WHAT THE EXERCISE ASKS =
A faithful copy of the data below is required, leaving out every picture.

(Modification records)
═══

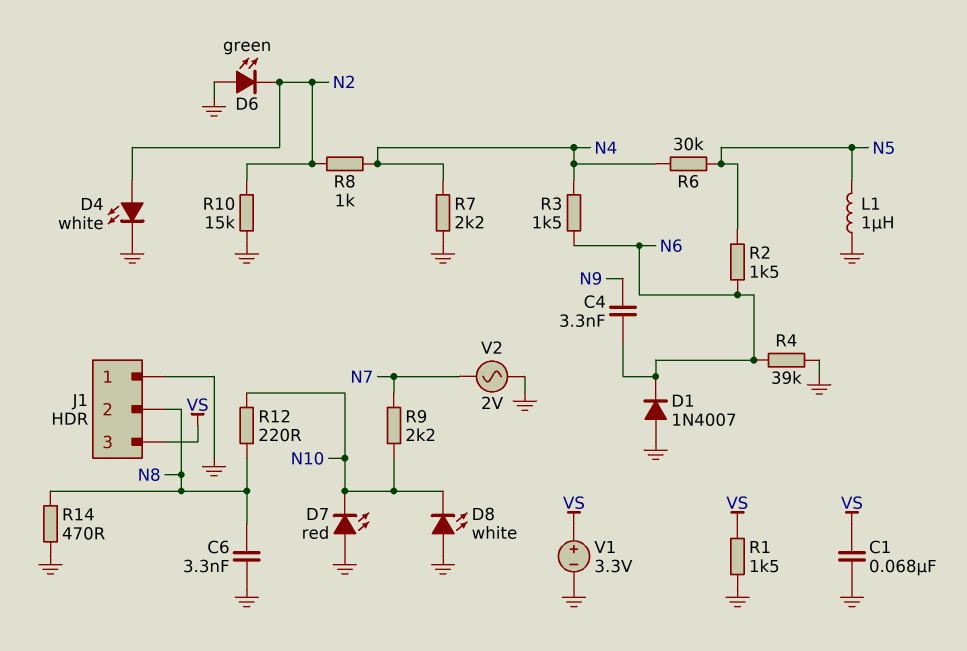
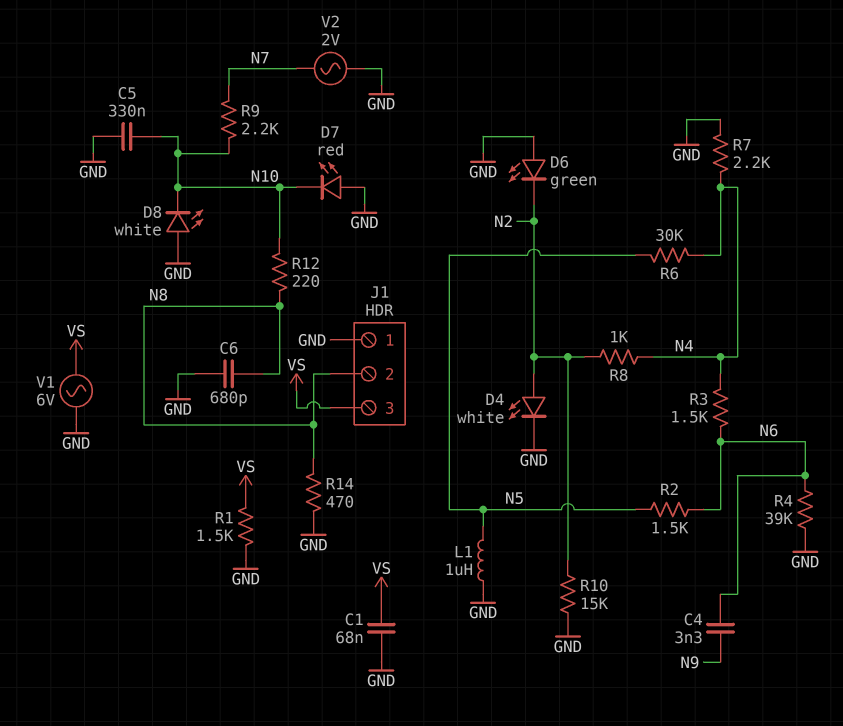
C5: none -> 330nF (GND, N10)
C6: 3.3nF (GND, N8) -> 680pF (GND, N8)
D1: diode 1N4007 (A GND, K N6) -> none
V1: 3.3V (plus VS, minus GND) -> AC 6V (GND, VS)

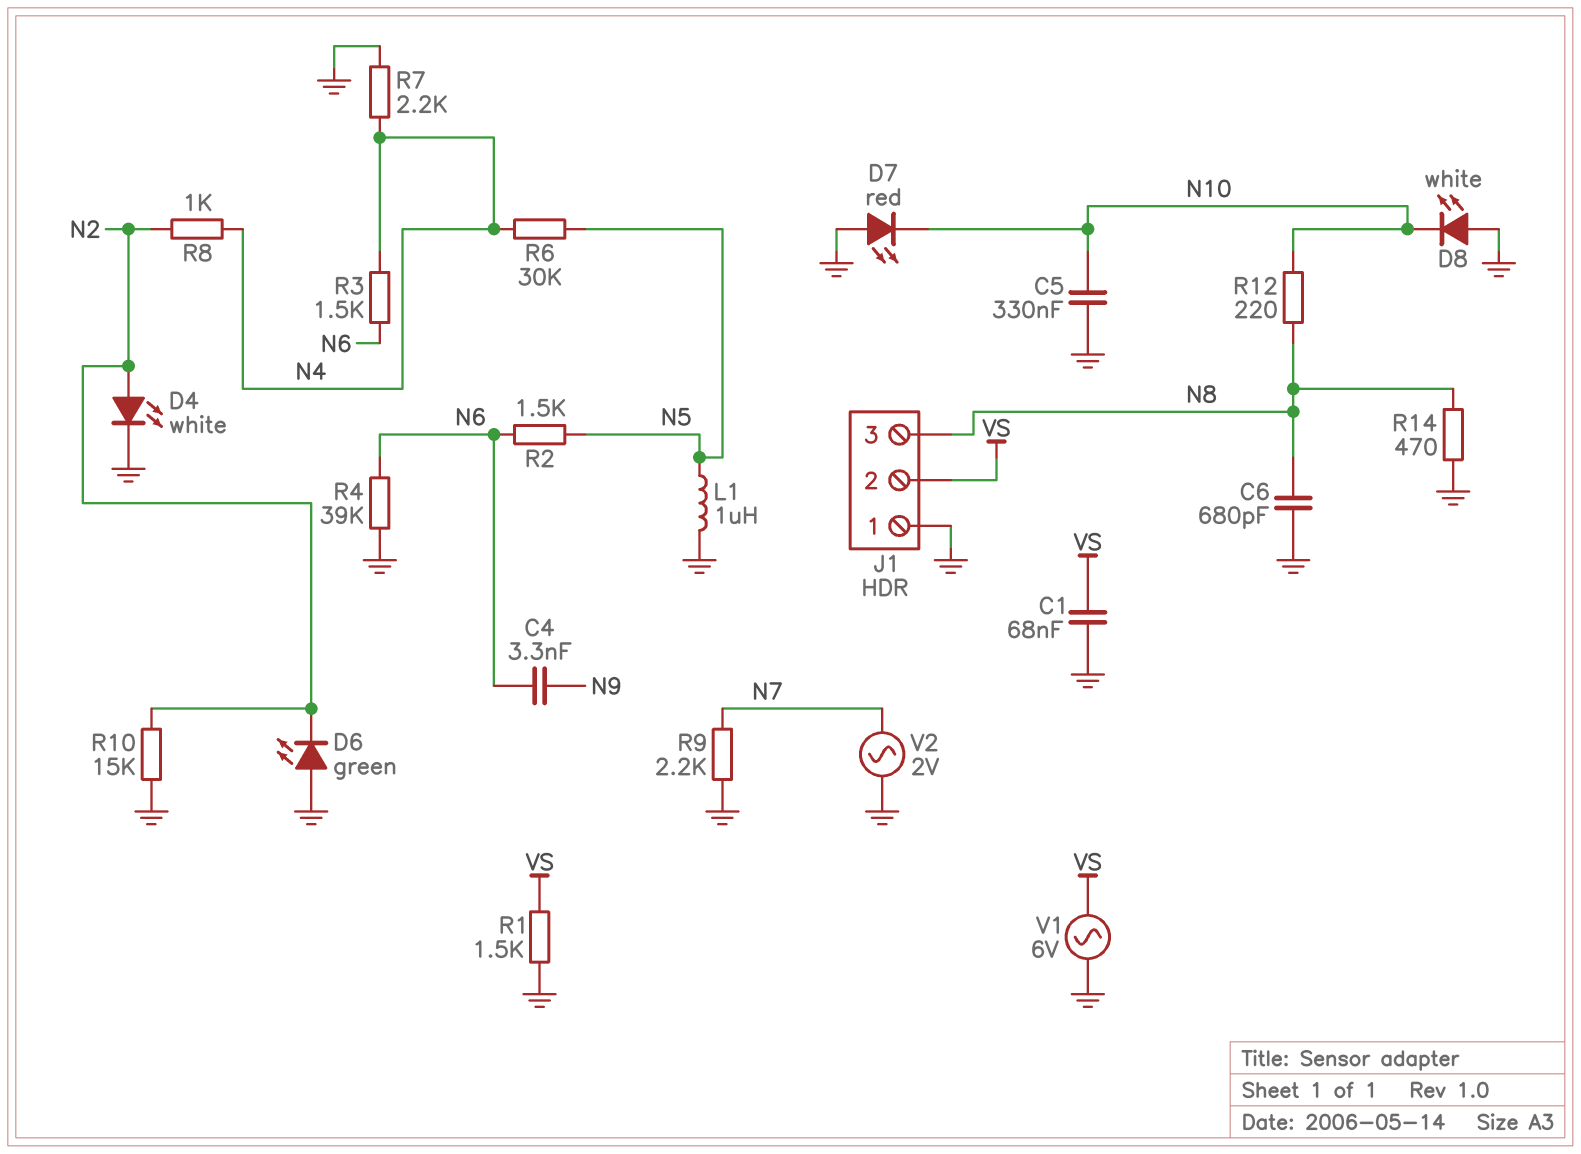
J1 pin 2: N8 -> VS
J1 pin 3: VS -> N8
R9: 2.2k (N7, N10) -> 2.2k (GND, N7)

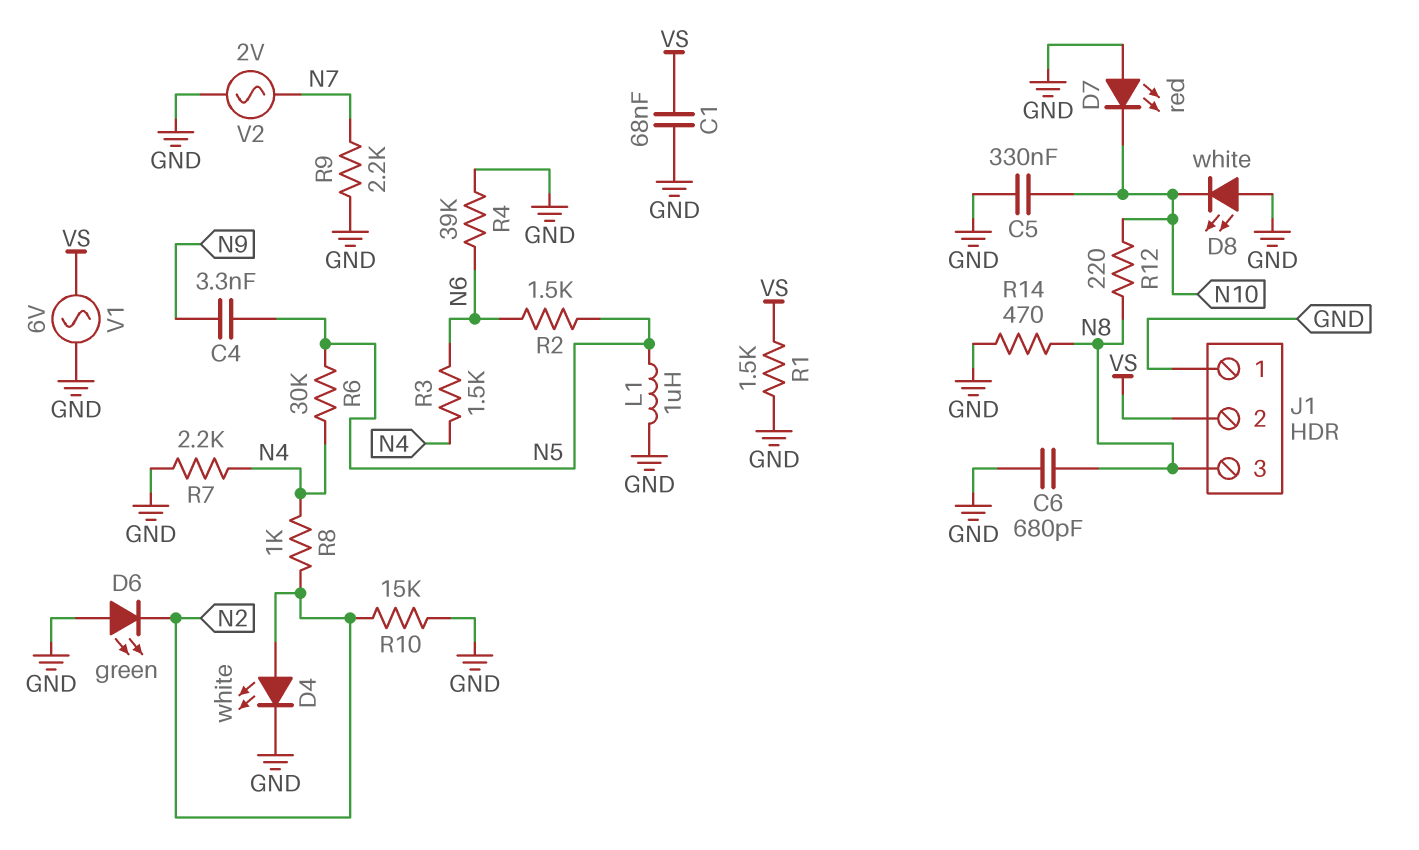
C4: 3.3nF (N6, N9) -> 3.3nF (N5, N9)

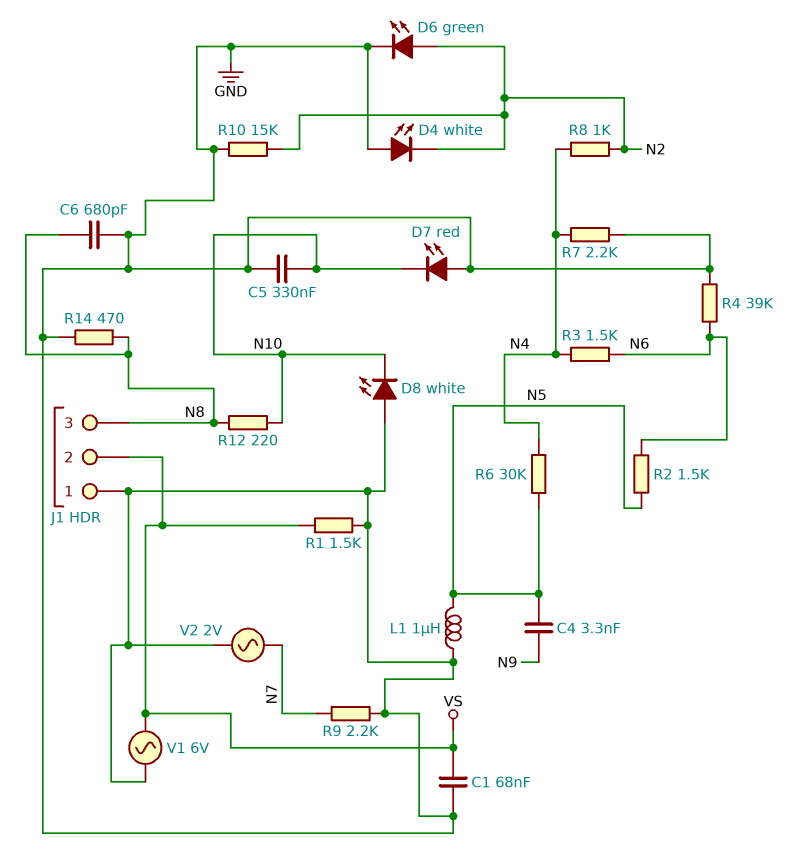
D4: LED white (A N2, K GND) -> LED white (A GND, K N2)
D6: LED green (A GND, K N2) -> LED green (A N2, K GND)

═══

COMPLETED TASK =
C5: none -> 330nF (GND, N10)
C6: 3.3nF (GND, N8) -> 680pF (GND, N8)
D1: diode 1N4007 (A GND, K N6) -> none
V1: 3.3V (plus VS, minus GND) -> AC 6V (GND, VS)

J1 pin 2: N8 -> VS
J1 pin 3: VS -> N8
R9: 2.2k (N7, N10) -> 2.2k (GND, N7)

C4: 3.3nF (N6, N9) -> 3.3nF (N5, N9)

D4: LED white (A N2, K GND) -> LED white (A GND, K N2)
D6: LED green (A GND, K N2) -> LED green (A N2, K GND)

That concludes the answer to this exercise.